**Activity**
How many lines in the records below contain the word "RESET"? State that number and nothing more.

=== Extracted material ===

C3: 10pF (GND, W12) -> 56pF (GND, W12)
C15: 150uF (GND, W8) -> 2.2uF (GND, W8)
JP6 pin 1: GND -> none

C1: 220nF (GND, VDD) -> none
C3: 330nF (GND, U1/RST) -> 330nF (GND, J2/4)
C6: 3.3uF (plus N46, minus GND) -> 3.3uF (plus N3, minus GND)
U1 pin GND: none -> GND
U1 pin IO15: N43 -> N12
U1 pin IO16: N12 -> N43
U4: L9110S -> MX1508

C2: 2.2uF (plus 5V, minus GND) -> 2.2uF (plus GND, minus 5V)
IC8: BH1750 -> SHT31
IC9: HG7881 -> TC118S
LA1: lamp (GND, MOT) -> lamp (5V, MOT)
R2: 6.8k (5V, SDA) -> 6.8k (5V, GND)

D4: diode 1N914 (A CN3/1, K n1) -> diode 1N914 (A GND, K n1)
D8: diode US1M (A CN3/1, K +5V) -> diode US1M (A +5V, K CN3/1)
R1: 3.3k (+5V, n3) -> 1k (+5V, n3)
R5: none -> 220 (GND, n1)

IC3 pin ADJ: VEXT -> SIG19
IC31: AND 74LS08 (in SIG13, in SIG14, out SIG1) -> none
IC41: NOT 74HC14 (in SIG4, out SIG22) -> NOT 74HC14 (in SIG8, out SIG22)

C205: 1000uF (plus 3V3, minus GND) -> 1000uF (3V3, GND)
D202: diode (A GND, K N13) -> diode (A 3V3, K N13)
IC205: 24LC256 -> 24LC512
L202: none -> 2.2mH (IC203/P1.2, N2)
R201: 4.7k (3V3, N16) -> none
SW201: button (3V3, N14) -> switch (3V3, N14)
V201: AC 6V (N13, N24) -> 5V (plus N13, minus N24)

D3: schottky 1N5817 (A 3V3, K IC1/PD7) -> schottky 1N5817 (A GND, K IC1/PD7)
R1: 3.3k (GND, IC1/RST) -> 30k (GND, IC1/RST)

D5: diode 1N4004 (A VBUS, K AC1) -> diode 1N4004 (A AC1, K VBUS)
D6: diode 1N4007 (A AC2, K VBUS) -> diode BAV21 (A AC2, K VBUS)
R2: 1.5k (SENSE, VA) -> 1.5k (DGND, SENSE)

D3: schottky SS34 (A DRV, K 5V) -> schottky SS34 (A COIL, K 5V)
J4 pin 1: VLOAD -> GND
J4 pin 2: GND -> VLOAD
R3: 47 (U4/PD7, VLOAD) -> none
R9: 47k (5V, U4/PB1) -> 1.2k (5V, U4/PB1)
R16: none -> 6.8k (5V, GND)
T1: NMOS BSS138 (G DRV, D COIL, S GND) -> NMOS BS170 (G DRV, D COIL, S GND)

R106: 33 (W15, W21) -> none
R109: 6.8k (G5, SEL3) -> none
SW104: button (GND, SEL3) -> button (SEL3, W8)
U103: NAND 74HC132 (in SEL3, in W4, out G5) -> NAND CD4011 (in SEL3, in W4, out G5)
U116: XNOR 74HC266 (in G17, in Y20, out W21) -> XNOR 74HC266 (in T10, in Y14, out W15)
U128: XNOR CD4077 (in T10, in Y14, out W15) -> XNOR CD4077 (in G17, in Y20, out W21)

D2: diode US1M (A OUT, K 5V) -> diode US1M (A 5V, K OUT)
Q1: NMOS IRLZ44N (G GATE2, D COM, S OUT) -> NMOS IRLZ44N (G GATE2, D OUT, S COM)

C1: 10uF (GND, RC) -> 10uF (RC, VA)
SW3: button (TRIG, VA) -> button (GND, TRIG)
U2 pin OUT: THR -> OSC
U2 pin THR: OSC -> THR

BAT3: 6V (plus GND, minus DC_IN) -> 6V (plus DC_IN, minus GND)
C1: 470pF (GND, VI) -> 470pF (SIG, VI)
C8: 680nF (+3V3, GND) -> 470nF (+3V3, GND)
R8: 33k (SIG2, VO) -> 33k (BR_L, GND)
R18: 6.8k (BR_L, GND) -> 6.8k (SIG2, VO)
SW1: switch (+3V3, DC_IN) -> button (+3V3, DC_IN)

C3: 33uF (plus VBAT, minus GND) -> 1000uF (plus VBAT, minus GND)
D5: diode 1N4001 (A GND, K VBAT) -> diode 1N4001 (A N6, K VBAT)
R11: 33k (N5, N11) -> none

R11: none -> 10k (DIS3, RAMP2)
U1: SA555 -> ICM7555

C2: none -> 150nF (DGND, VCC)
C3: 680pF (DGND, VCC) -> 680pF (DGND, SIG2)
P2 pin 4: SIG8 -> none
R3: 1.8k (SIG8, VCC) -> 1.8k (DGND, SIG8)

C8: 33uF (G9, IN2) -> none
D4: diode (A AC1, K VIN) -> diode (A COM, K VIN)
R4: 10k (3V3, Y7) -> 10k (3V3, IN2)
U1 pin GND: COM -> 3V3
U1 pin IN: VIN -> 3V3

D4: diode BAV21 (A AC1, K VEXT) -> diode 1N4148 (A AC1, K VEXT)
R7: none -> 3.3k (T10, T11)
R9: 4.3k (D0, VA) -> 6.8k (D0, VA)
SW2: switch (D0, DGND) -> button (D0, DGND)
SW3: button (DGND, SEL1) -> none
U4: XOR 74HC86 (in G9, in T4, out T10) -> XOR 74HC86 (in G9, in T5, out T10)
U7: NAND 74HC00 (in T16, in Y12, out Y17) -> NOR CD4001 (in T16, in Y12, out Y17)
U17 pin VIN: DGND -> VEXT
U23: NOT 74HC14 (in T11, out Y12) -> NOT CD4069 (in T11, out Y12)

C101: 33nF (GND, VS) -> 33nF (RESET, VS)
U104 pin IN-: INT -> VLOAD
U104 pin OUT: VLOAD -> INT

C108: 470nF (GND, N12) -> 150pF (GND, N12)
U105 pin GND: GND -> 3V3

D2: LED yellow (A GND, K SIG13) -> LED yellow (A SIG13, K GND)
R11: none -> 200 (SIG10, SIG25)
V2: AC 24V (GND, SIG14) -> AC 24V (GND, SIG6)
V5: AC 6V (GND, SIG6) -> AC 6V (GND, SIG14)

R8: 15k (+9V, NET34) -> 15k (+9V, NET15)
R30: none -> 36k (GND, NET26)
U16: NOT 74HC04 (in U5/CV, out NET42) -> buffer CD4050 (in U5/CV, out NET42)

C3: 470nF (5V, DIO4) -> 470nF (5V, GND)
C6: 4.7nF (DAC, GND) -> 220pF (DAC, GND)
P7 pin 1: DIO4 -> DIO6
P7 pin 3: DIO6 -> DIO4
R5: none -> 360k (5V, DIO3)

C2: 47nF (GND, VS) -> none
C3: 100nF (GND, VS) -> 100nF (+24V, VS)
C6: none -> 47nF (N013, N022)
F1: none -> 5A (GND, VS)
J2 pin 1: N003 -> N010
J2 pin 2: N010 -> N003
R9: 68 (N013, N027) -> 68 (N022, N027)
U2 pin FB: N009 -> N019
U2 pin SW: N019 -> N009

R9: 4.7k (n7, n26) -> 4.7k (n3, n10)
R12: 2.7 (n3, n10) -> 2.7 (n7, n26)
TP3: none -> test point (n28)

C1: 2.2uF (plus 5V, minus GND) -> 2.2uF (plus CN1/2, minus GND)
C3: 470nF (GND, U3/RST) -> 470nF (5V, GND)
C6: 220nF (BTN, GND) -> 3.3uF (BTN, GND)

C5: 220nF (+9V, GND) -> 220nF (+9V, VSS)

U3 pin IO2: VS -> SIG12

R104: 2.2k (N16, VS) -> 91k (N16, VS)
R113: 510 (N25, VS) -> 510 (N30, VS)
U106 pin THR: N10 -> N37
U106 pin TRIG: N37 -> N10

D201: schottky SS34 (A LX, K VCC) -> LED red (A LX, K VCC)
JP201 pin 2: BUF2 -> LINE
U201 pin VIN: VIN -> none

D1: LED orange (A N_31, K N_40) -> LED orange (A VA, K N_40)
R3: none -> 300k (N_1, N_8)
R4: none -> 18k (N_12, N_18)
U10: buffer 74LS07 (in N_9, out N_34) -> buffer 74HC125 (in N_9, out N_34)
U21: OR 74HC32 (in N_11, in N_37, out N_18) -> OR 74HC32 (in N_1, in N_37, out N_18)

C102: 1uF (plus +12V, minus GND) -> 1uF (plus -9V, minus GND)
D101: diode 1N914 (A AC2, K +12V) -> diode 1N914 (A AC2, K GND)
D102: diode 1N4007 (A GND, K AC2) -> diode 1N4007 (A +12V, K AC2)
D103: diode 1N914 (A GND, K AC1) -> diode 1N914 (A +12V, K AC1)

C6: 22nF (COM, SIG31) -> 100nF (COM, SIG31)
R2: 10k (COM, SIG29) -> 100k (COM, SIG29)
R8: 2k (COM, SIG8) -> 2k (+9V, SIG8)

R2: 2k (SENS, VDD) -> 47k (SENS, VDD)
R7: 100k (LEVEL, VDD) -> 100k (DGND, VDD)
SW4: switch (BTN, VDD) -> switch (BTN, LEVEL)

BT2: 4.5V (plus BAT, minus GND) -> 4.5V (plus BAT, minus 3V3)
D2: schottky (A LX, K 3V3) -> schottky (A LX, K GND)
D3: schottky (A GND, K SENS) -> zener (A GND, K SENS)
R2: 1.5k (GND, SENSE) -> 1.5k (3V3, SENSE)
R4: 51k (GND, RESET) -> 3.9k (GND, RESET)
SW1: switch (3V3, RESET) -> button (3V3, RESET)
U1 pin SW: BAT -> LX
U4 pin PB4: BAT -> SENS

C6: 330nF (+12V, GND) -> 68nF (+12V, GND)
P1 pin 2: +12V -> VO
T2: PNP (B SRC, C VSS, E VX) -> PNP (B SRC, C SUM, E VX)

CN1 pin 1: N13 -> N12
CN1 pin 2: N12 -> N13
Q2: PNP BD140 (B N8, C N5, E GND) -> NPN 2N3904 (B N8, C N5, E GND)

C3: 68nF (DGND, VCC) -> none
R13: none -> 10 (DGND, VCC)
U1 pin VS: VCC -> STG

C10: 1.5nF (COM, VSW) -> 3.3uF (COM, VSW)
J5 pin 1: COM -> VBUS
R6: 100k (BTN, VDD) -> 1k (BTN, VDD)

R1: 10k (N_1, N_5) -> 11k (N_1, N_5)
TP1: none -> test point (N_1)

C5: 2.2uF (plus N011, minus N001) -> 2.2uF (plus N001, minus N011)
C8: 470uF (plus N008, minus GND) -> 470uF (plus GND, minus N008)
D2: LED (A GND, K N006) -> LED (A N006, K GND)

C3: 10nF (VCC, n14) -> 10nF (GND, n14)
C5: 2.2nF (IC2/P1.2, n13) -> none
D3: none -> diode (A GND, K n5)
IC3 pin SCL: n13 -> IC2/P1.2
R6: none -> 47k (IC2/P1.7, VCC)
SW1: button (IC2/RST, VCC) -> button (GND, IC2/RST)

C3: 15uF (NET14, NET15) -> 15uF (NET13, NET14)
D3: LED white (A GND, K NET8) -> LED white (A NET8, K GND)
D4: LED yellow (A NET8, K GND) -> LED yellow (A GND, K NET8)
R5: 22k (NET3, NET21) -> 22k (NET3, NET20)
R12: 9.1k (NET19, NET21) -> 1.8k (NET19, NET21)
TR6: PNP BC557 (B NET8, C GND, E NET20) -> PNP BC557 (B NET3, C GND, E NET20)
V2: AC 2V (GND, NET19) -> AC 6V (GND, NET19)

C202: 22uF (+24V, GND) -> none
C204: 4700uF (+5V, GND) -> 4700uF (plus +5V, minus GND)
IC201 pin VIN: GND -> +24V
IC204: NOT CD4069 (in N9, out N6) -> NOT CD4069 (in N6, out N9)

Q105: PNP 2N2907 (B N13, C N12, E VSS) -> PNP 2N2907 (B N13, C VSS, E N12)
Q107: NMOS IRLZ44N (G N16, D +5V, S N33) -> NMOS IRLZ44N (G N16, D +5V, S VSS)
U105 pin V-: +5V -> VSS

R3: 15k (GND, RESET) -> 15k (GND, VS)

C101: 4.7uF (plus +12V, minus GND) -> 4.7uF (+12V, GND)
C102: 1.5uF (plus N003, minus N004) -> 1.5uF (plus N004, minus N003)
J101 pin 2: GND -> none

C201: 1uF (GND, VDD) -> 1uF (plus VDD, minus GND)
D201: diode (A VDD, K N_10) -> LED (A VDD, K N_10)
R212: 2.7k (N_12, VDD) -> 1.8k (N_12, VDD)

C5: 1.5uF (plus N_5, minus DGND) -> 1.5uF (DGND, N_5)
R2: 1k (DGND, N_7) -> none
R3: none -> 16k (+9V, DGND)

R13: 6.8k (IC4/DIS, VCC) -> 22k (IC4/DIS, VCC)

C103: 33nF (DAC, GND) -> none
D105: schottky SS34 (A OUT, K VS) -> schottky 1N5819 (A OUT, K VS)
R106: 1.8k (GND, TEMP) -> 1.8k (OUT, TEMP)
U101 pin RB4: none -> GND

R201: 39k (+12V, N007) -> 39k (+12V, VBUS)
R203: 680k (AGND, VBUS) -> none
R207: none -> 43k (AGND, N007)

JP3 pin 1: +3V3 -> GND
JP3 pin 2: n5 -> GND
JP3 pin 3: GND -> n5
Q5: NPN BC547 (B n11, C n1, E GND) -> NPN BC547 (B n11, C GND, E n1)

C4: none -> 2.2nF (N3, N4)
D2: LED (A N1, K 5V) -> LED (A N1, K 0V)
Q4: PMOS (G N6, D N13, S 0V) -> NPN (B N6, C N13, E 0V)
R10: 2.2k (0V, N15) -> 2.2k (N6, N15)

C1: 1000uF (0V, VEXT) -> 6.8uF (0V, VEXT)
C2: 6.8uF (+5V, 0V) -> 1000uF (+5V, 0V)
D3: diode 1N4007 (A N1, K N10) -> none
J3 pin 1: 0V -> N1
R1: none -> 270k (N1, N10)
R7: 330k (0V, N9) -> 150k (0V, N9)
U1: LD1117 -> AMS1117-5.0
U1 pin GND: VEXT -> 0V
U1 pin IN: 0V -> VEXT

===

**Result**
4